DATA PROVIDED Block Start

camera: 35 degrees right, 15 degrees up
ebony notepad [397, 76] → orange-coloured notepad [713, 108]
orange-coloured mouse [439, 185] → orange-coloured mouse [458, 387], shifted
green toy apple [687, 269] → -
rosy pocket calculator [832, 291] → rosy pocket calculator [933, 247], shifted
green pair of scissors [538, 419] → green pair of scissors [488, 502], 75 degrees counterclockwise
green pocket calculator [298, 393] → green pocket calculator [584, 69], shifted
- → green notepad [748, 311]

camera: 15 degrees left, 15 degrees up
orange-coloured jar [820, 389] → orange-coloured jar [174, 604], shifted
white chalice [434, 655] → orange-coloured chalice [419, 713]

DATA PROVIDED Block End

• _DESCRIPTION OF THE TASK_: All lines of the data above must be returned exactly.

• _COMPLETED EXERCISE_:
camera: 35 degrees right, 15 degrees up
ebony notepad [397, 76] → orange-coloured notepad [713, 108]
orange-coloured mouse [439, 185] → orange-coloured mouse [458, 387], shifted
green toy apple [687, 269] → -
rosy pocket calculator [832, 291] → rosy pocket calculator [933, 247], shifted
green pair of scissors [538, 419] → green pair of scissors [488, 502], 75 degrees counterclockwise
green pocket calculator [298, 393] → green pocket calculator [584, 69], shifted
- → green notepad [748, 311]

camera: 15 degrees left, 15 degrees up
orange-coloured jar [820, 389] → orange-coloured jar [174, 604], shifted
white chalice [434, 655] → orange-coloured chalice [419, 713]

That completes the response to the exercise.